START Given material

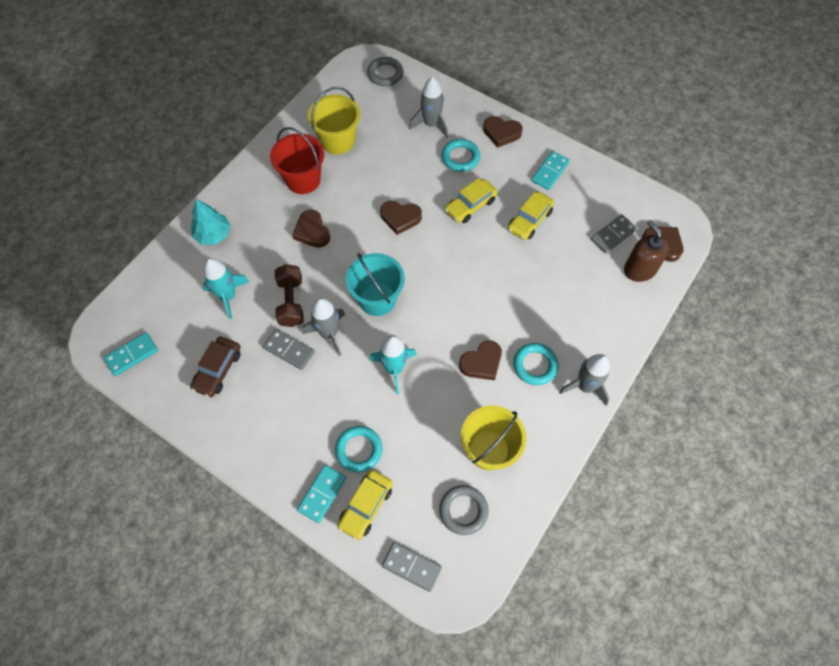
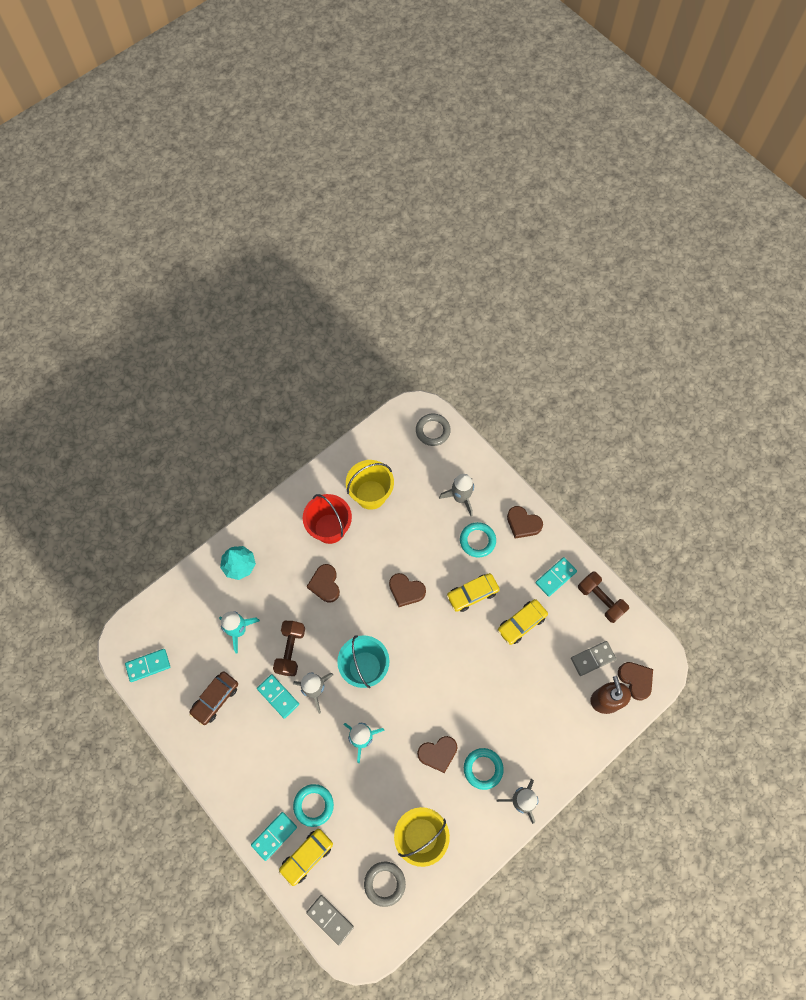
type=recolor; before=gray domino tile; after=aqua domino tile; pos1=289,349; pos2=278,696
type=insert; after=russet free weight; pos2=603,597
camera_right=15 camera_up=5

END Given material

→ **Assignment**: The answer should contain nothing except the lines from the one with "type=insert; after=russet free" to the end of the material above, each given again exactly.

→ **Your response**:
type=insert; after=russet free weight; pos2=603,597
camera_right=15 camera_up=5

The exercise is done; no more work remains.